▸ **Your assignment**
Within the data that follows, set down exactly the lines from the one containing "C3: 15nF (COM, RESET) -> 330nF (COM, RESET)" through the one containing "S2: button (DGND, SIG38)", both ends included.

▸ **Extracted information**
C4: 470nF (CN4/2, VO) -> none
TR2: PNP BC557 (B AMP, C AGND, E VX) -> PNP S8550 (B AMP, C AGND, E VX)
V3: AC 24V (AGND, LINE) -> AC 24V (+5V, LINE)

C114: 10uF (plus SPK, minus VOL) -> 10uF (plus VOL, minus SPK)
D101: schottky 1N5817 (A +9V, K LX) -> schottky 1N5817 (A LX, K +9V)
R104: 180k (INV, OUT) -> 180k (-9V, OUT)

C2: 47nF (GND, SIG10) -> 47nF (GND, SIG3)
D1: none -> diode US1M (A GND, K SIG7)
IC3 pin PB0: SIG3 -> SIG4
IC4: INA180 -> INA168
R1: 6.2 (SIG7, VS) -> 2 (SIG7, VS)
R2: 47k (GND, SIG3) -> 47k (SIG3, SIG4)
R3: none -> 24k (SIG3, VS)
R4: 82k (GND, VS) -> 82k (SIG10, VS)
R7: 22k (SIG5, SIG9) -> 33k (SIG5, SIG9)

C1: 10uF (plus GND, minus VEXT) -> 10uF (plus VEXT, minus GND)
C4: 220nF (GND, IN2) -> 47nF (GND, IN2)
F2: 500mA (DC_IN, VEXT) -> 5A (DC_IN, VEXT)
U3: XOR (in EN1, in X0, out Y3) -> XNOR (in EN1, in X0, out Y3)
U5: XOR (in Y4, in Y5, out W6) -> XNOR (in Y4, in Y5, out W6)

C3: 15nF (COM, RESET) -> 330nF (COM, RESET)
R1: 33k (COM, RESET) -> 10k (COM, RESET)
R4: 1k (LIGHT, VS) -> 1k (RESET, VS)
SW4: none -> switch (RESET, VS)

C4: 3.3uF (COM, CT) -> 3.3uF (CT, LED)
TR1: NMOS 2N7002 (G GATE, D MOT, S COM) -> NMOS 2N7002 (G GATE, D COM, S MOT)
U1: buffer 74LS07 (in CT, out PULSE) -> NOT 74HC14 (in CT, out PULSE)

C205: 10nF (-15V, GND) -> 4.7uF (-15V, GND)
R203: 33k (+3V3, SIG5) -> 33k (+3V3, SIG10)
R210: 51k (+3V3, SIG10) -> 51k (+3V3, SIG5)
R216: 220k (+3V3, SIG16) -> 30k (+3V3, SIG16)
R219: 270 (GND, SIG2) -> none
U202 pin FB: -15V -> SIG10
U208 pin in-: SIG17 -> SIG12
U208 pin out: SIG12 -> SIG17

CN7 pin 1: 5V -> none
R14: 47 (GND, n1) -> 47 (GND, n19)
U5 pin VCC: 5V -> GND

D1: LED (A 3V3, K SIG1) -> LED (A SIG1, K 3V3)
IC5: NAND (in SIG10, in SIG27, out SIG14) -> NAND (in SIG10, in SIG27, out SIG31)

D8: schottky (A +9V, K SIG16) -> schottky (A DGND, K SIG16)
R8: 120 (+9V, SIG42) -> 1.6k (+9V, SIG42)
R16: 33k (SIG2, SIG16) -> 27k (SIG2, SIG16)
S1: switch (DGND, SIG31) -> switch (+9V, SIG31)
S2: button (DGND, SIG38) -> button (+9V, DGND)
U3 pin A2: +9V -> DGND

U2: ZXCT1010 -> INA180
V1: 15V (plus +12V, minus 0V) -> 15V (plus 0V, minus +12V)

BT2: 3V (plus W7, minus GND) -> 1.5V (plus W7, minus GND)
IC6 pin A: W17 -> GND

▸ **Written response**
C3: 15nF (COM, RESET) -> 330nF (COM, RESET)
R1: 33k (COM, RESET) -> 10k (COM, RESET)
R4: 1k (LIGHT, VS) -> 1k (RESET, VS)
SW4: none -> switch (RESET, VS)

C4: 3.3uF (COM, CT) -> 3.3uF (CT, LED)
TR1: NMOS 2N7002 (G GATE, D MOT, S COM) -> NMOS 2N7002 (G GATE, D COM, S MOT)
U1: buffer 74LS07 (in CT, out PULSE) -> NOT 74HC14 (in CT, out PULSE)

C205: 10nF (-15V, GND) -> 4.7uF (-15V, GND)
R203: 33k (+3V3, SIG5) -> 33k (+3V3, SIG10)
R210: 51k (+3V3, SIG10) -> 51k (+3V3, SIG5)
R216: 220k (+3V3, SIG16) -> 30k (+3V3, SIG16)
R219: 270 (GND, SIG2) -> none
U202 pin FB: -15V -> SIG10
U208 pin in-: SIG17 -> SIG12
U208 pin out: SIG12 -> SIG17

CN7 pin 1: 5V -> none
R14: 47 (GND, n1) -> 47 (GND, n19)
U5 pin VCC: 5V -> GND

D1: LED (A 3V3, K SIG1) -> LED (A SIG1, K 3V3)
IC5: NAND (in SIG10, in SIG27, out SIG14) -> NAND (in SIG10, in SIG27, out SIG31)

D8: schottky (A +9V, K SIG16) -> schottky (A DGND, K SIG16)
R8: 120 (+9V, SIG42) -> 1.6k (+9V, SIG42)
R16: 33k (SIG2, SIG16) -> 27k (SIG2, SIG16)
S1: switch (DGND, SIG31) -> switch (+9V, SIG31)
S2: button (DGND, SIG38) -> button (+9V, DGND)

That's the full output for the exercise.